Taking the line that contains "(1032, 482) = (857, 500): red" as the start and the last line of the data as the end, repeat exactly every line in that span, but no pictures.

#####

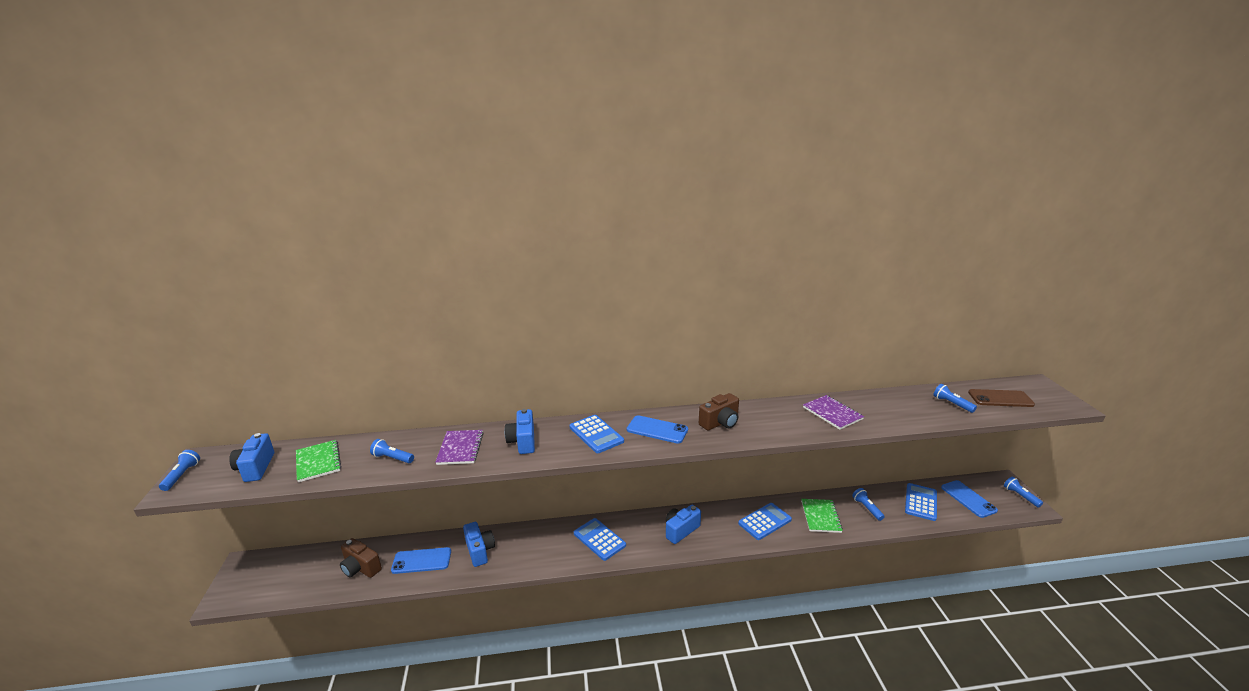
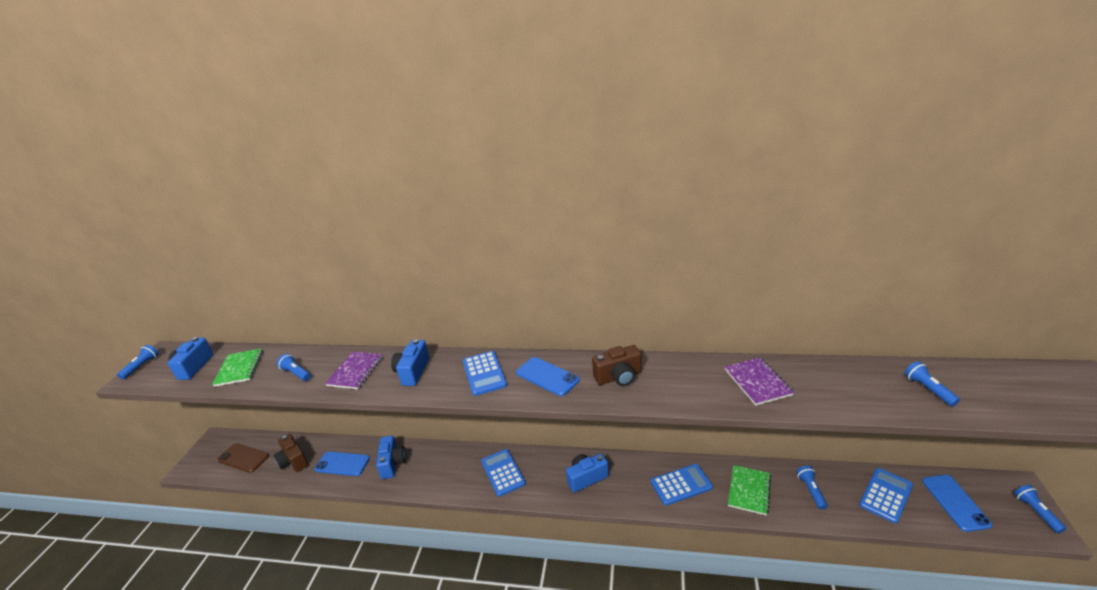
camera: 20 degrees right, 5 degrees up
(1000, 399) = (1007, 391): brown phone -> brown phone (243, 458)

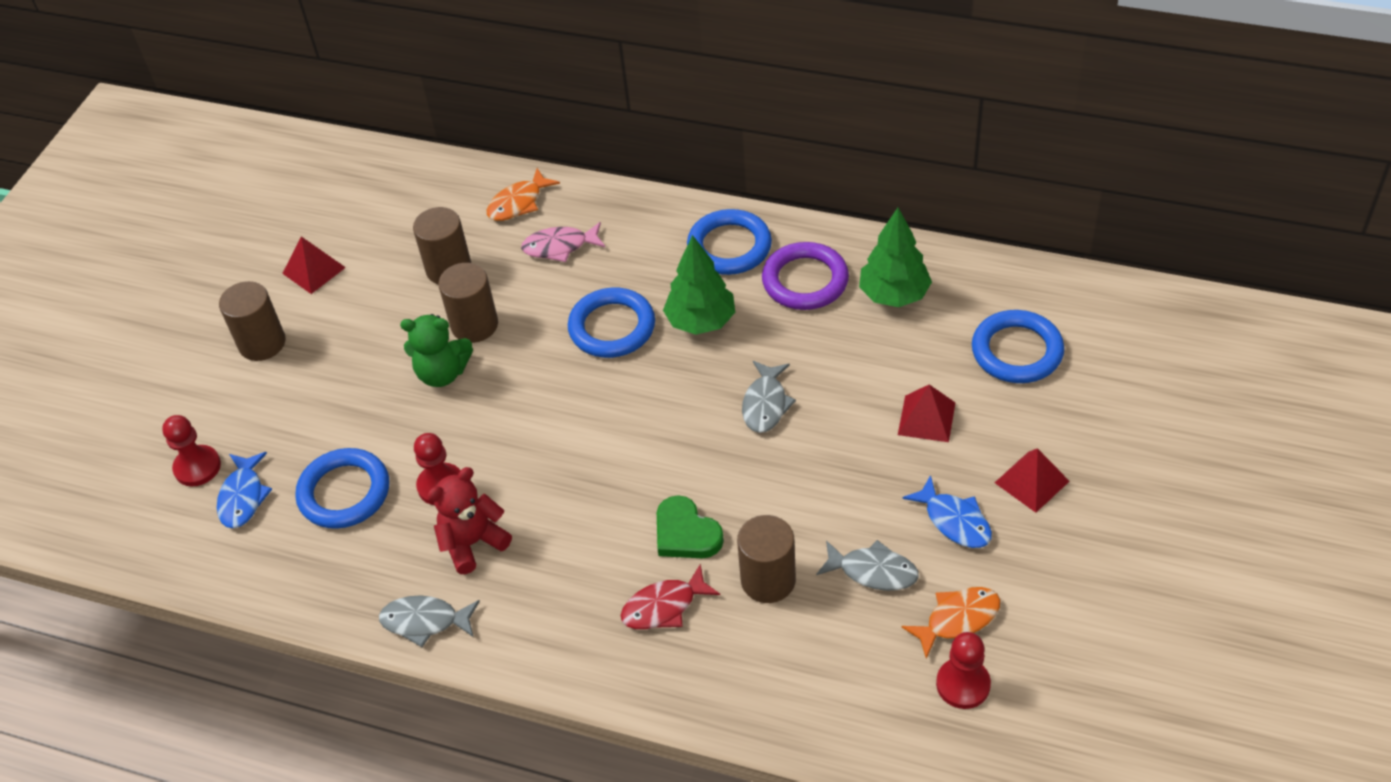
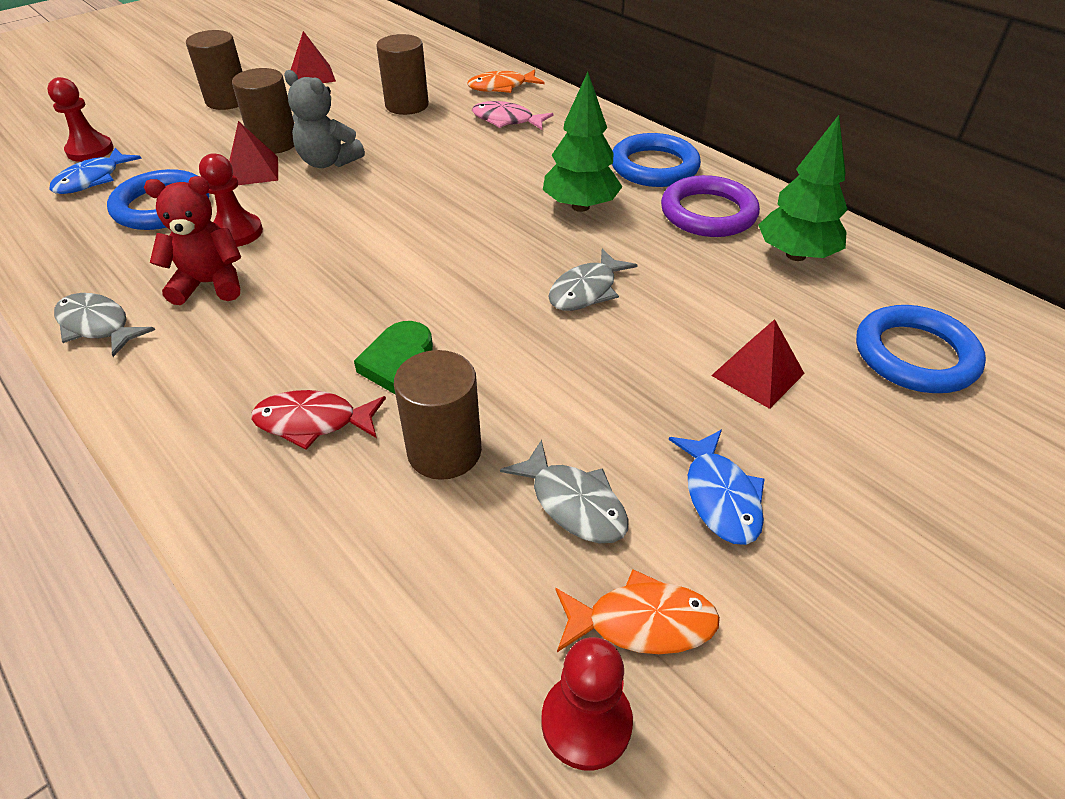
camera: 25 degrees right, 5 degrees down
(442, 373) = (328, 162): green teddy bear -> grey teddy bear
(474, 325) = (387, 143): brown cylinder -> brown cylinder (274, 143)
(612, 327) = (496, 182): blue ring -> none
(1032, 482) = (857, 500): red pyramid -> red pyramid (253, 171)

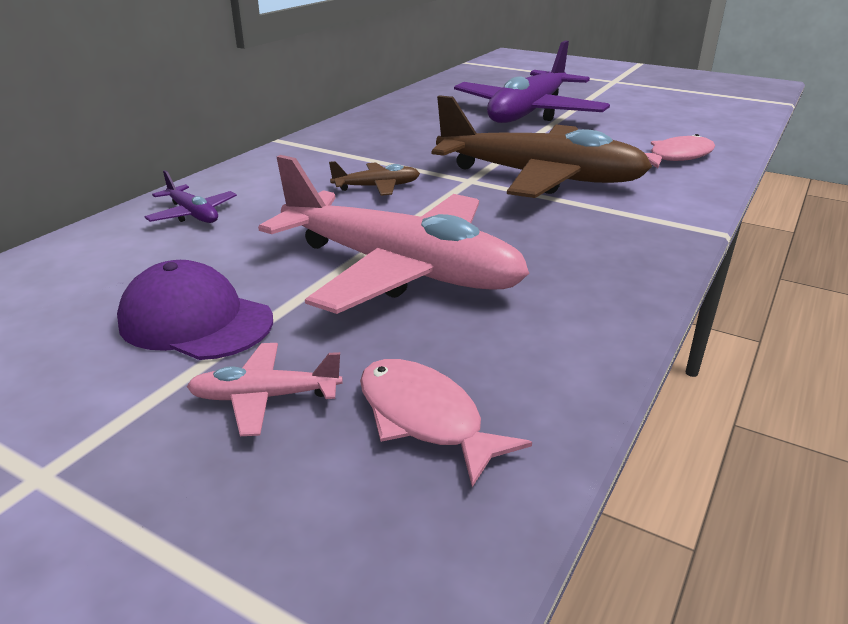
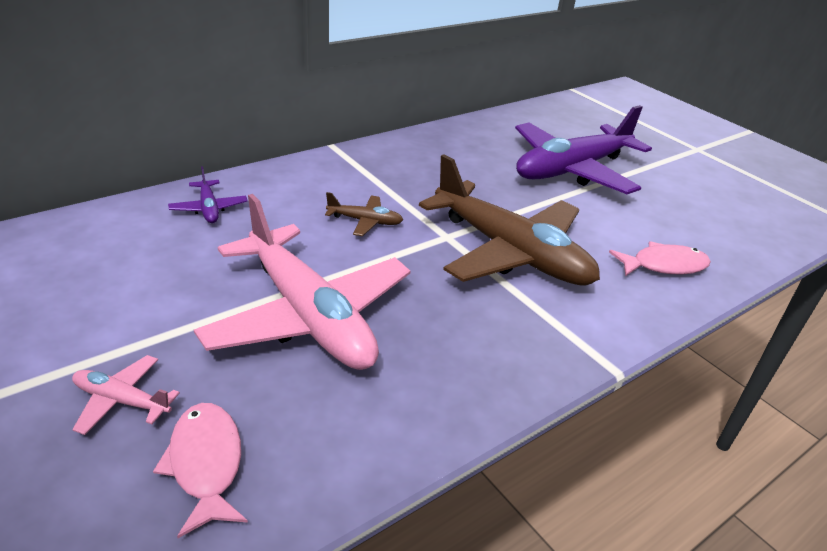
camera: 20 degrees right, 5 degrees up
(195, 321) = (132, 314): purple cap -> none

#####

[SOLUTION TO THE EXERCISE]:
(1032, 482) = (857, 500): red pyramid -> red pyramid (253, 171)

camera: 20 degrees right, 5 degrees up
(195, 321) = (132, 314): purple cap -> none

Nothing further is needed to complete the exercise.